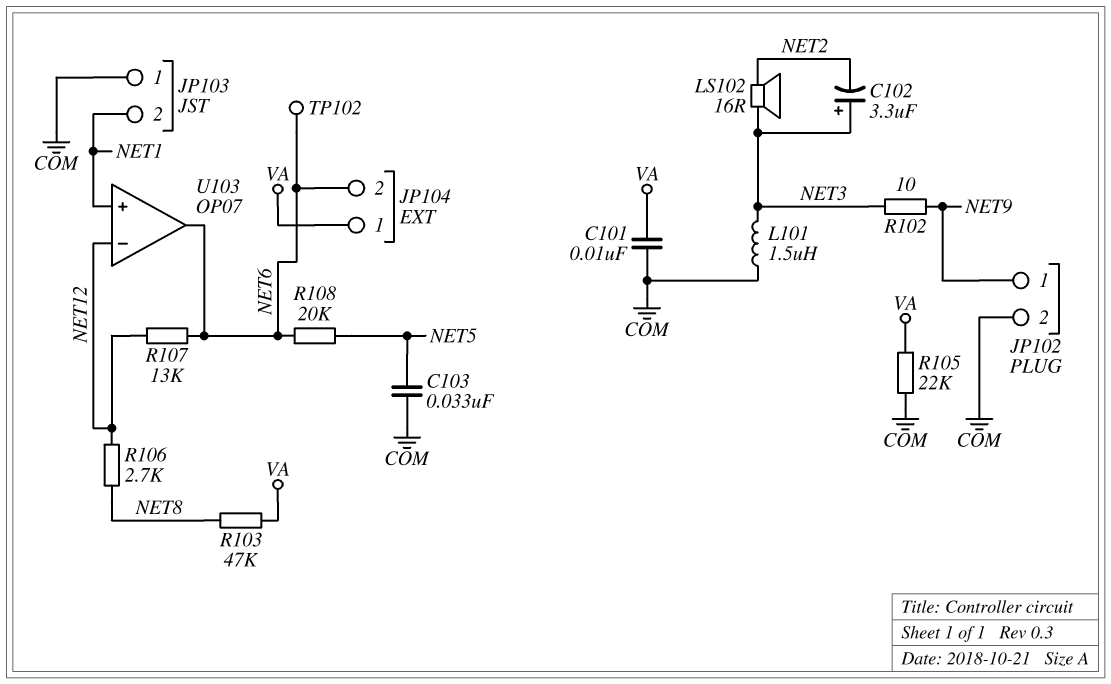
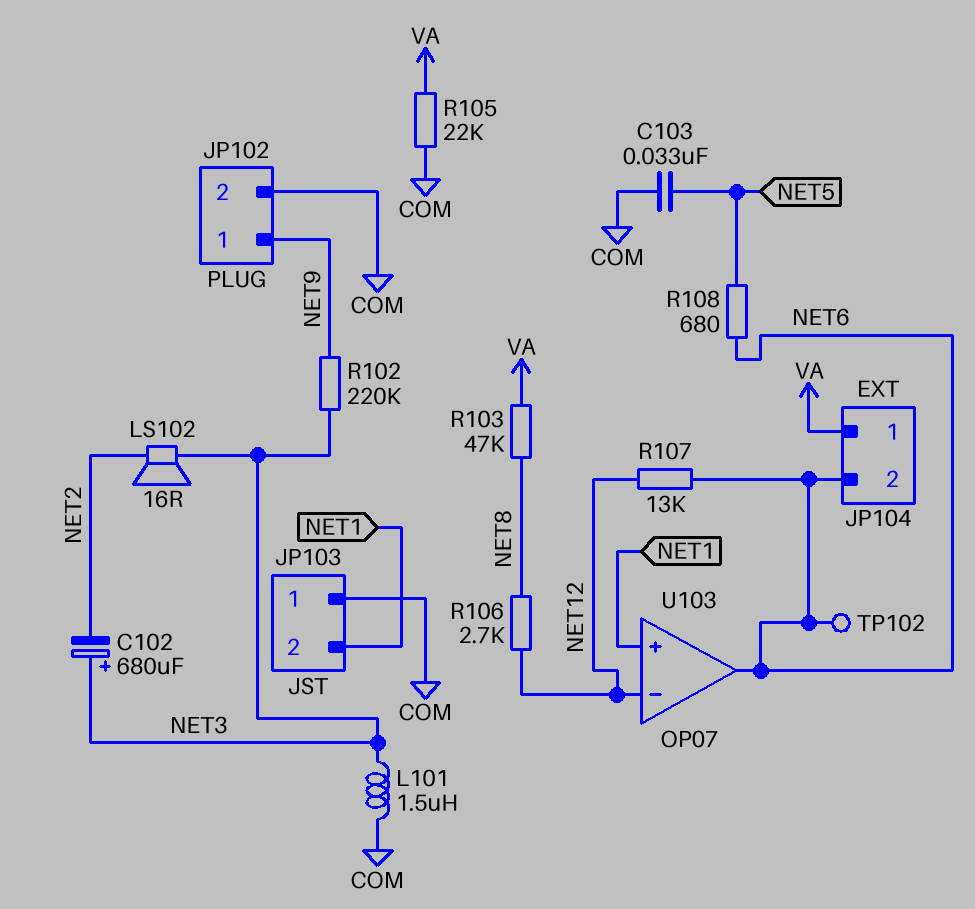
C101: 10nF (COM, VA) -> none
C102: 3.3uF (plus NET3, minus NET2) -> 680uF (plus NET3, minus NET2)
R102: 10 (NET3, NET9) -> 220k (NET3, NET9)
R108: 20k (NET5, NET6) -> 680 (NET5, NET6)

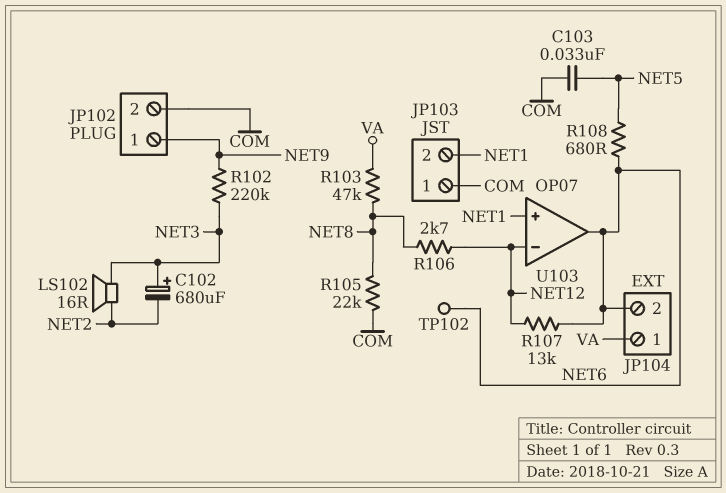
L101: 1.5uH (COM, NET3) -> none
R105: 22k (COM, VA) -> 22k (COM, NET8)

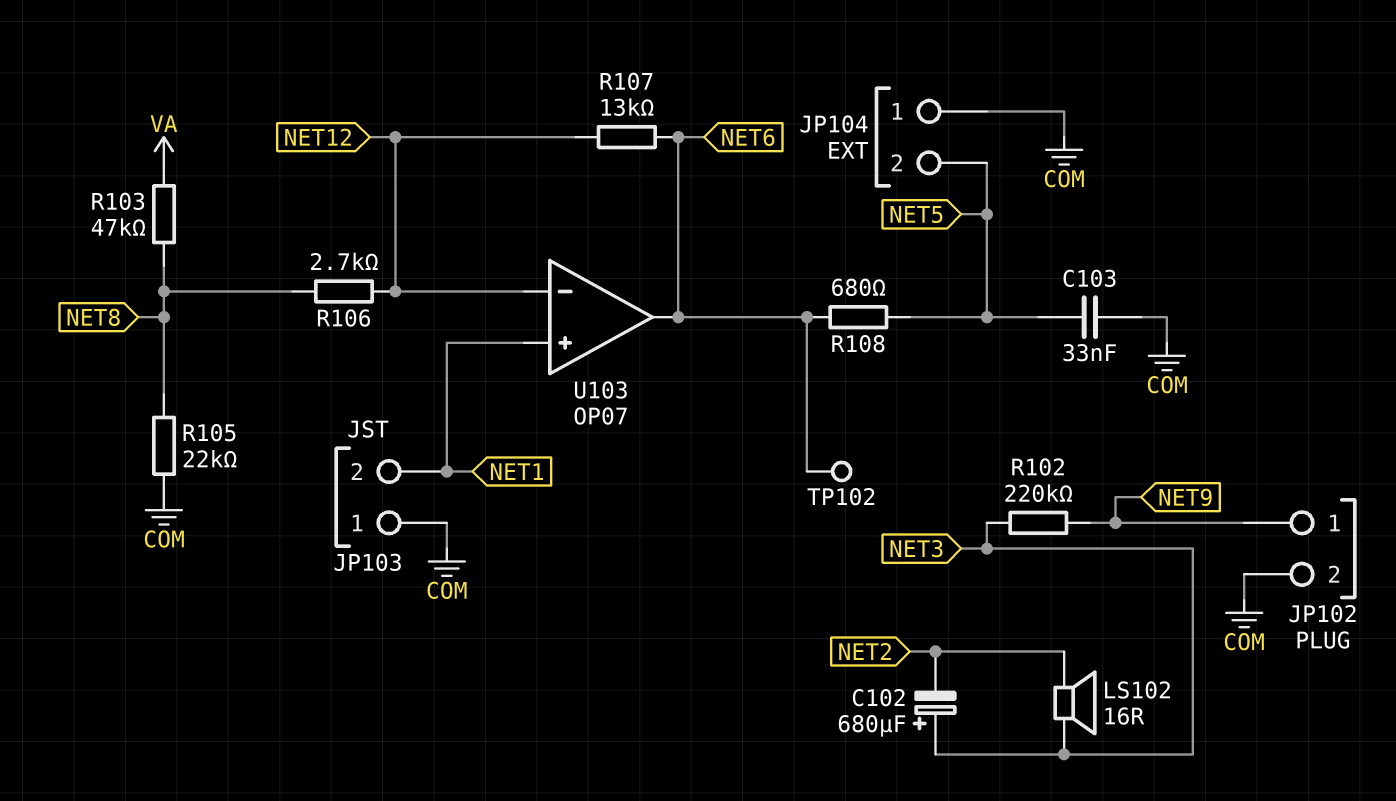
JP104 pin 1: VA -> COM
JP104 pin 2: NET6 -> NET5

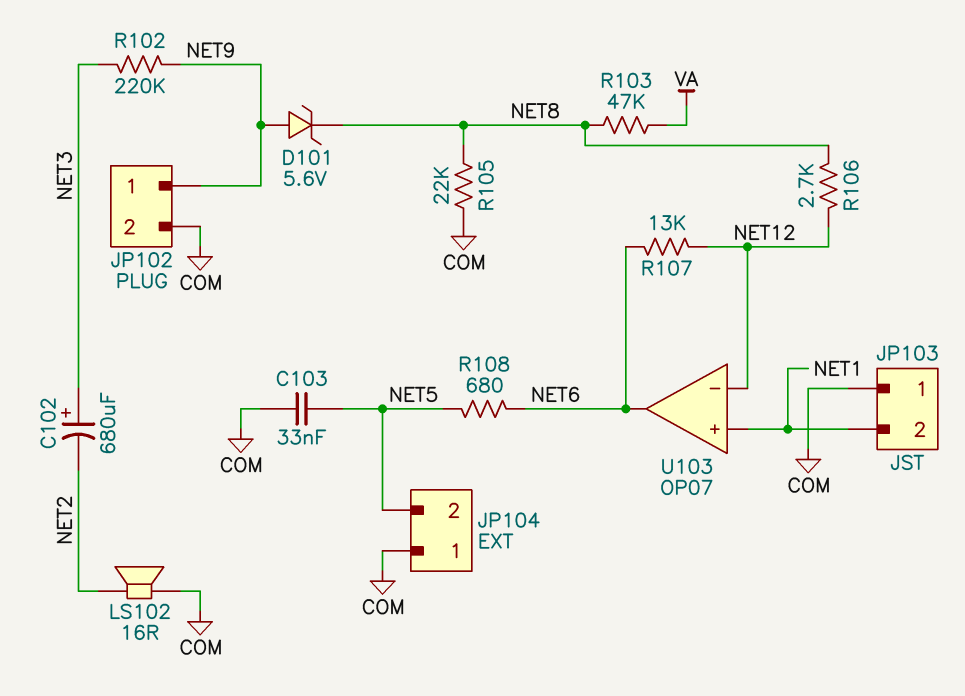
D101: none -> zener 5.6V (A NET9, K NET8)
LS102: speaker 16R (NET2, NET3) -> speaker 16R (COM, NET2)
TP102: test point (NET6) -> none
______________________________
• Your assignment:
Leave out the pictures and retype the rest of the entries exactly.

• Exercise answer:
C101: 10nF (COM, VA) -> none
C102: 3.3uF (plus NET3, minus NET2) -> 680uF (plus NET3, minus NET2)
R102: 10 (NET3, NET9) -> 220k (NET3, NET9)
R108: 20k (NET5, NET6) -> 680 (NET5, NET6)

L101: 1.5uH (COM, NET3) -> none
R105: 22k (COM, VA) -> 22k (COM, NET8)

JP104 pin 1: VA -> COM
JP104 pin 2: NET6 -> NET5

D101: none -> zener 5.6V (A NET9, K NET8)
LS102: speaker 16R (NET2, NET3) -> speaker 16R (COM, NET2)
TP102: test point (NET6) -> none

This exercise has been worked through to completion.